*** The records ***
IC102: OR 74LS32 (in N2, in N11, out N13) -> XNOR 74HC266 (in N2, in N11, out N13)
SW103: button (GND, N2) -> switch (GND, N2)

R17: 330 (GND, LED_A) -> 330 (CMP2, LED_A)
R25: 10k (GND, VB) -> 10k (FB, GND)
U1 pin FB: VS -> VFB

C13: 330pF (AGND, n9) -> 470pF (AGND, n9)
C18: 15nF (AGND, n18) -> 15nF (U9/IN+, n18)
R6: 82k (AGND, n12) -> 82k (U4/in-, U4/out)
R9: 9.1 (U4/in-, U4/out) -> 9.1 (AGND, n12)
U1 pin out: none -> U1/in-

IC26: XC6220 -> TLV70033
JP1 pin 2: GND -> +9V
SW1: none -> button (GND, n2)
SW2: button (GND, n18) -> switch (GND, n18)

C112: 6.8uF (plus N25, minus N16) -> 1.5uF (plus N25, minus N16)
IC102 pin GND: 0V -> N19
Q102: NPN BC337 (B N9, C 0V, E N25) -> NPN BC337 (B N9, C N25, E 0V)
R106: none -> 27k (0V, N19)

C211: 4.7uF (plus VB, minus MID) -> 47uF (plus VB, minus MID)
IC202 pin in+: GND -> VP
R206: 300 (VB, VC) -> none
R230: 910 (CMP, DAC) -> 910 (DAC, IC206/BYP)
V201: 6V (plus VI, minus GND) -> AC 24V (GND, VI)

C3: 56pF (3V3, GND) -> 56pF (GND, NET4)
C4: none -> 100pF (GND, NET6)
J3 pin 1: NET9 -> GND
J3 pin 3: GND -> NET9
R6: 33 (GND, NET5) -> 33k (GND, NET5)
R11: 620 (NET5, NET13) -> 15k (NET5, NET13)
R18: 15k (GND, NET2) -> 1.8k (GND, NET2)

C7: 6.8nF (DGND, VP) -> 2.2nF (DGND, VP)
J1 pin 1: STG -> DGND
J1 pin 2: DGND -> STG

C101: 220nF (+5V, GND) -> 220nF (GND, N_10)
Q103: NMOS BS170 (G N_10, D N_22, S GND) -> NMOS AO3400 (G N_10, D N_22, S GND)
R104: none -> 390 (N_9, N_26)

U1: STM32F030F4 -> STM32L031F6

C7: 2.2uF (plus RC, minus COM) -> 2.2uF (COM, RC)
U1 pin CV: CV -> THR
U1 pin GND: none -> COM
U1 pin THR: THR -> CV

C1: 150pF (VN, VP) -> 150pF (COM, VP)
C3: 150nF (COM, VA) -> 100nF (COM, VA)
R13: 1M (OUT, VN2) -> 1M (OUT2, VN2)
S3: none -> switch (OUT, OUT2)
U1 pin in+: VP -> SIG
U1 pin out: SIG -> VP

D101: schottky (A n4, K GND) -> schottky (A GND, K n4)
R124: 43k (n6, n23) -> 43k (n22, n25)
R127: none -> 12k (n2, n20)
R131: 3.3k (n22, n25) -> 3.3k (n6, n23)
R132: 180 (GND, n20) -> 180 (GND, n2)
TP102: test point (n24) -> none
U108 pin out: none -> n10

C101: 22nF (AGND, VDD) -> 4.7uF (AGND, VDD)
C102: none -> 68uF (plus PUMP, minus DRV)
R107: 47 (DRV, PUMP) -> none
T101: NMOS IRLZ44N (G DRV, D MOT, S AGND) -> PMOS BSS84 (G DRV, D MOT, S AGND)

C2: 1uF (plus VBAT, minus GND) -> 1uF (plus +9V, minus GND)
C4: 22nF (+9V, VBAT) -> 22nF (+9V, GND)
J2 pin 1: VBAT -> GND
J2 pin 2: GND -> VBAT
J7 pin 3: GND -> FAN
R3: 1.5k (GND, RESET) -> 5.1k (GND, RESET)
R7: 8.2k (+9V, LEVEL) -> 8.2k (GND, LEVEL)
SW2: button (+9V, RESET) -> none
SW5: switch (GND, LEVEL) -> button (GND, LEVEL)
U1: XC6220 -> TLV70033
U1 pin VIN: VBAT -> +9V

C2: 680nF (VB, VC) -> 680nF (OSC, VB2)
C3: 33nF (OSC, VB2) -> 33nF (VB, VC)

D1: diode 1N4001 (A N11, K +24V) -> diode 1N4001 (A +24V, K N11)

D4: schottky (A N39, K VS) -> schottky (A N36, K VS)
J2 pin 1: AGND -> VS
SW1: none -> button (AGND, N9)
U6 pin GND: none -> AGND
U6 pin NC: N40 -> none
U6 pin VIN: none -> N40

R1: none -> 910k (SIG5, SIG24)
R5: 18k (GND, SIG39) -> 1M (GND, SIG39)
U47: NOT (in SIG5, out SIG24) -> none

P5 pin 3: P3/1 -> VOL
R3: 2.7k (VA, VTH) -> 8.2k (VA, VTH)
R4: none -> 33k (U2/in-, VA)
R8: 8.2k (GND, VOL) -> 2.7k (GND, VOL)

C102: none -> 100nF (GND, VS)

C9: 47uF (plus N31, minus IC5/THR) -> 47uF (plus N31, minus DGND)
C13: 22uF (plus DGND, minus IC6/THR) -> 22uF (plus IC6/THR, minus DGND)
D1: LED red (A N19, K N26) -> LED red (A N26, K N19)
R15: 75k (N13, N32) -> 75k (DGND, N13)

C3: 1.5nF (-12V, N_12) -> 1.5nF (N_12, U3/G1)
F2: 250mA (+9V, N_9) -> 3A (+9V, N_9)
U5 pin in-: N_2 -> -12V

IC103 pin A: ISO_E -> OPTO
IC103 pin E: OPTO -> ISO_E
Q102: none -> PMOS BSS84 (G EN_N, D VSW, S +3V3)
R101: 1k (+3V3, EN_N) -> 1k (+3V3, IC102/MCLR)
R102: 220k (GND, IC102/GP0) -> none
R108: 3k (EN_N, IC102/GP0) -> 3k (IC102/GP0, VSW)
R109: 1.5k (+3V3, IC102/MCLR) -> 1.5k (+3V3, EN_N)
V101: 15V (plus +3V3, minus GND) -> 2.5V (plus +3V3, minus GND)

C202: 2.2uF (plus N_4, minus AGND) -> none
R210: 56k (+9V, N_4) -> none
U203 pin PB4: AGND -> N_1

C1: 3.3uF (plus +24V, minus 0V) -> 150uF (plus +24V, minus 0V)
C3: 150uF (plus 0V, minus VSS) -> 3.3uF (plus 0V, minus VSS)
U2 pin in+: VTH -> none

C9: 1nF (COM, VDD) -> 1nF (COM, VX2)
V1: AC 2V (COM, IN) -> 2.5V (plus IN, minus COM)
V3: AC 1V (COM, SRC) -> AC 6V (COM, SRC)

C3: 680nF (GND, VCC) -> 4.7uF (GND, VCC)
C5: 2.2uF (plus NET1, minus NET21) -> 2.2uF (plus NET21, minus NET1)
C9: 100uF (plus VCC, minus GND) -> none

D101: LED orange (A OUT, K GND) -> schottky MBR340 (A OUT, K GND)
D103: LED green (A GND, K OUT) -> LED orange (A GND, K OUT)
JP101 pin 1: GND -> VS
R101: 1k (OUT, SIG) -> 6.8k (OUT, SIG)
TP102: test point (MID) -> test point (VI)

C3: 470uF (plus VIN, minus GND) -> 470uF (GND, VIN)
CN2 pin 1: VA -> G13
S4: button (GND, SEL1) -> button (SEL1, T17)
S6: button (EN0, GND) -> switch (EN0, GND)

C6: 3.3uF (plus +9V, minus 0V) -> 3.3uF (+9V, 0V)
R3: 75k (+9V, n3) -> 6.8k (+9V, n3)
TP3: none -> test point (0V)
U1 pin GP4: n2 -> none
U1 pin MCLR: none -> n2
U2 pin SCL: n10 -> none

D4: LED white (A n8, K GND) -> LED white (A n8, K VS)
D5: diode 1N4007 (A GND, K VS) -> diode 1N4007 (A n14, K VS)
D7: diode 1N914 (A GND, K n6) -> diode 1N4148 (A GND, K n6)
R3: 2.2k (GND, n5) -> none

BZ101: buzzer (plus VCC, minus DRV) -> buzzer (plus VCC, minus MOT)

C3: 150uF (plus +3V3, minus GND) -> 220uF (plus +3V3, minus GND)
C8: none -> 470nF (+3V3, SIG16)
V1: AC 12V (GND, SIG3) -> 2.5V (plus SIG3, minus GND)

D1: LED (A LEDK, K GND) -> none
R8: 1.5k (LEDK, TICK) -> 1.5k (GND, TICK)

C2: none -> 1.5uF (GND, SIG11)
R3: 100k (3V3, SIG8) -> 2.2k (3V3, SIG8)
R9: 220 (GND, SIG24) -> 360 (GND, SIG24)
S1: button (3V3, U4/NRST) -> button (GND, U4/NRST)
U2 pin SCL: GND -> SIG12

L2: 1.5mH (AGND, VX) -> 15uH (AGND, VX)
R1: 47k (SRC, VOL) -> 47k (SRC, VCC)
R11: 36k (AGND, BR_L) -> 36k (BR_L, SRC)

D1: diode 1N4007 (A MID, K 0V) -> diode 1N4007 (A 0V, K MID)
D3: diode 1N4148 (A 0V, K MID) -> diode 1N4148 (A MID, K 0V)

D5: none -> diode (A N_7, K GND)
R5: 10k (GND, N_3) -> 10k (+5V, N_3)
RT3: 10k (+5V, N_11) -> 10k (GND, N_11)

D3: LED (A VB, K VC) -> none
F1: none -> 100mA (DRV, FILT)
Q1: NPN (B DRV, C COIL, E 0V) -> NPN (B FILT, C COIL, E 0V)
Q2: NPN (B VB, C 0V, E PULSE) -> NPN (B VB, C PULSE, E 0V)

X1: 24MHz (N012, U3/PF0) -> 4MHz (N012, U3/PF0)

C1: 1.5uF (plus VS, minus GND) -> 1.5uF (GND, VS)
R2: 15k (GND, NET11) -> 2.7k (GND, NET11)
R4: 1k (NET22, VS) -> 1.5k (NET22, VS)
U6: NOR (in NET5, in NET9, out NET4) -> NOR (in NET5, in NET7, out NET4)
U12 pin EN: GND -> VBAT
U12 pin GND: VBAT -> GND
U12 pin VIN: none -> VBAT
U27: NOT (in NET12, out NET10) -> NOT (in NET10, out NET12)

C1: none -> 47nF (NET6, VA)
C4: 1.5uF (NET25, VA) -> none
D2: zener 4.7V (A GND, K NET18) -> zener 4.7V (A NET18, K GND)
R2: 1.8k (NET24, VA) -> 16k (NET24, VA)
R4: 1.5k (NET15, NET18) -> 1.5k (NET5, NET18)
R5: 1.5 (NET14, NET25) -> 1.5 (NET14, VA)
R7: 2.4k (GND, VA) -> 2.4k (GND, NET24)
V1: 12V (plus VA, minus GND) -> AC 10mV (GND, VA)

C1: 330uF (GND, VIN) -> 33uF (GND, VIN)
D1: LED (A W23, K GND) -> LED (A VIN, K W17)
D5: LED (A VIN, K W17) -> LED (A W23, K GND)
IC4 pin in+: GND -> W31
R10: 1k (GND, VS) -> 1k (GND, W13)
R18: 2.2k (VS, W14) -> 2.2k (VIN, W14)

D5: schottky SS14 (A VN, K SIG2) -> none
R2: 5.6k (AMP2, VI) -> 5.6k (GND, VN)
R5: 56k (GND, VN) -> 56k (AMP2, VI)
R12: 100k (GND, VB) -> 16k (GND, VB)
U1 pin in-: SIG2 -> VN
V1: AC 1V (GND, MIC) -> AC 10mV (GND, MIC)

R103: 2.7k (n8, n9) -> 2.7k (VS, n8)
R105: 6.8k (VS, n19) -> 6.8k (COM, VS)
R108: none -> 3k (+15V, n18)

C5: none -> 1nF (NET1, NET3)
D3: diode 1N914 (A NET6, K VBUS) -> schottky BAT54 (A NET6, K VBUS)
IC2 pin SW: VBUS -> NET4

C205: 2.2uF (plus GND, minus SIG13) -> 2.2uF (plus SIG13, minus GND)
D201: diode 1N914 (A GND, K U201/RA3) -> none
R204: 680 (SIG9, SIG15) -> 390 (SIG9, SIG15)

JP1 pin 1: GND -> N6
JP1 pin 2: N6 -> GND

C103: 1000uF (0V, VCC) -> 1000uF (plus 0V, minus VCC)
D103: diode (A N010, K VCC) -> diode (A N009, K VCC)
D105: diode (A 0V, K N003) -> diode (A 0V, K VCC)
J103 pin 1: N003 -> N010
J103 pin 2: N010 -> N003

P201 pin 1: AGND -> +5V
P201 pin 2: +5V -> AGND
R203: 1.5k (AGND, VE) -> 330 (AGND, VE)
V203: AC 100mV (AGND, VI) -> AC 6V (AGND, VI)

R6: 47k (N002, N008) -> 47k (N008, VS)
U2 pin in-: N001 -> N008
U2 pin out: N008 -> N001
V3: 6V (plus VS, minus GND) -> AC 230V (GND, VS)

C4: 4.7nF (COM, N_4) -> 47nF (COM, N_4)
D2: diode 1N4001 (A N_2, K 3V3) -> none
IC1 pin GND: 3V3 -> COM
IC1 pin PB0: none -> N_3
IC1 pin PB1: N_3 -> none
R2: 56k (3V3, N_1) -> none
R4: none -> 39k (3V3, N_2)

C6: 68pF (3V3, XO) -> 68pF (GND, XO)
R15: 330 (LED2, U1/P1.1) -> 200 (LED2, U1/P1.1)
*** End of The records ***
Within the listing above, extract exactly the lines from the line with "D1: LED (A W23, K GND) -> LED (A VIN, K W17)" to the line with "V1: AC 1V (GND, MIC) -> AC 10mV (GND, MIC)", the two named lines included, and no others.

* **Response for this exercise**:
D1: LED (A W23, K GND) -> LED (A VIN, K W17)
D5: LED (A VIN, K W17) -> LED (A W23, K GND)
IC4 pin in+: GND -> W31
R10: 1k (GND, VS) -> 1k (GND, W13)
R18: 2.2k (VS, W14) -> 2.2k (VIN, W14)

D5: schottky SS14 (A VN, K SIG2) -> none
R2: 5.6k (AMP2, VI) -> 5.6k (GND, VN)
R5: 56k (GND, VN) -> 56k (AMP2, VI)
R12: 100k (GND, VB) -> 16k (GND, VB)
U1 pin in-: SIG2 -> VN
V1: AC 1V (GND, MIC) -> AC 10mV (GND, MIC)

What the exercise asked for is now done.